## Directive
Only the lines from the one containing "building: none -> [136,84,200,137]" through the end of the entries should be repeated, exactly as they appear, first and last included.

>>>

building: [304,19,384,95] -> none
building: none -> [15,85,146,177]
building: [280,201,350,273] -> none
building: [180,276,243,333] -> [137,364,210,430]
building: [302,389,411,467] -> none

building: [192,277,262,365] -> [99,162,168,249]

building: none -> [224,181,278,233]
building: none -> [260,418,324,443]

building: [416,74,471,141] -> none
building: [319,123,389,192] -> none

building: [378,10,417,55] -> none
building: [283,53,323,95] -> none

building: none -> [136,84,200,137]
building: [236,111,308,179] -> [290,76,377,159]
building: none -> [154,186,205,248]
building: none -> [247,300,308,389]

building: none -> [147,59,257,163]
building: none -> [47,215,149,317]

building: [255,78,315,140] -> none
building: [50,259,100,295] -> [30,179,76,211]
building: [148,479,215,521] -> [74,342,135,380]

<<<

## Finished task
building: none -> [136,84,200,137]
building: [236,111,308,179] -> [290,76,377,159]
building: none -> [154,186,205,248]
building: none -> [247,300,308,389]

building: none -> [147,59,257,163]
building: none -> [47,215,149,317]

building: [255,78,315,140] -> none
building: [50,259,100,295] -> [30,179,76,211]
building: [148,479,215,521] -> [74,342,135,380]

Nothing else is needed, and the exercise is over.